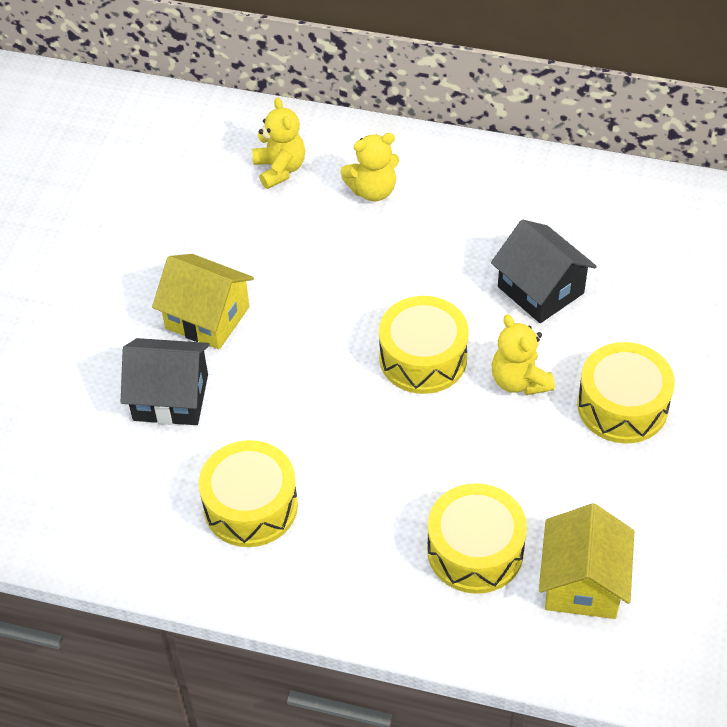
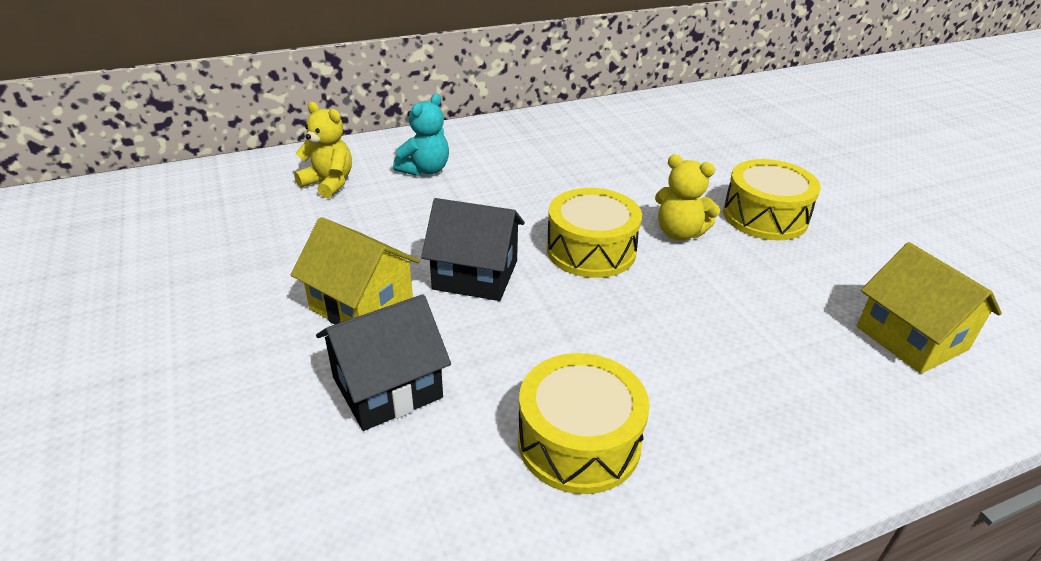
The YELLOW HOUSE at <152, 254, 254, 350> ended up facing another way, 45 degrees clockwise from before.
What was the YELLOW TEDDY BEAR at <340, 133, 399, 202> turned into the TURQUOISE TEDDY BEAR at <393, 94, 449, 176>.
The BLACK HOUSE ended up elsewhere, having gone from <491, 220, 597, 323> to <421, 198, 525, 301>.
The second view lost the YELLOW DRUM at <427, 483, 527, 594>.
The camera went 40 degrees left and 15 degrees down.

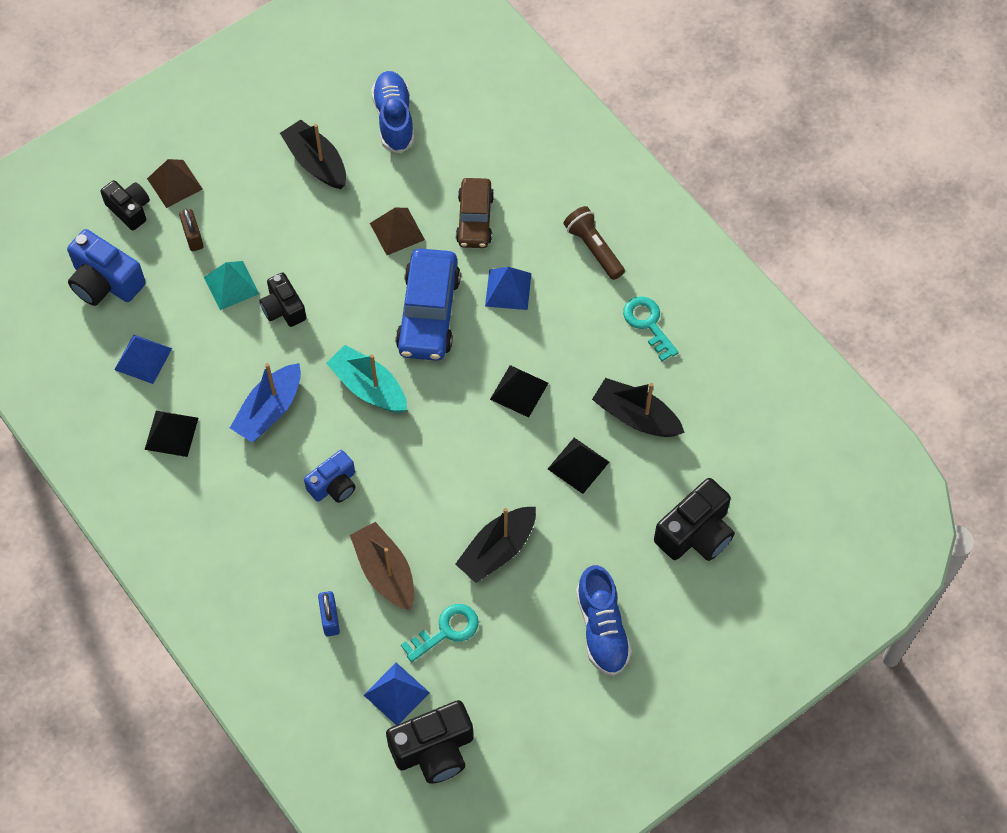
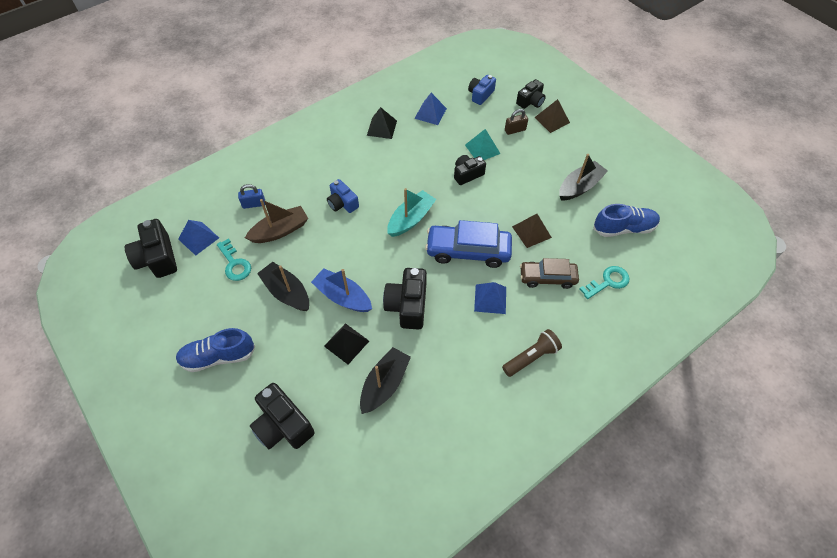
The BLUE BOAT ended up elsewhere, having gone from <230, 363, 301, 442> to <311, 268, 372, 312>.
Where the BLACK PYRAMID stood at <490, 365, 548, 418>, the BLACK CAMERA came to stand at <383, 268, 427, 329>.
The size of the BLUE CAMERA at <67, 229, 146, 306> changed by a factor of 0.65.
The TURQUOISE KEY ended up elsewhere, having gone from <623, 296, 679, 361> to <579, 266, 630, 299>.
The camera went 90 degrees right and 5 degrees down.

:: What is needed ::
Reproduce each line of the material containing the word "HOUSE".

:: Written reply ::
The YELLOW HOUSE at <152, 254, 254, 350> ended up facing another way, 45 degrees clockwise from before.
The BLACK HOUSE ended up elsewhere, having gone from <491, 220, 597, 323> to <421, 198, 525, 301>.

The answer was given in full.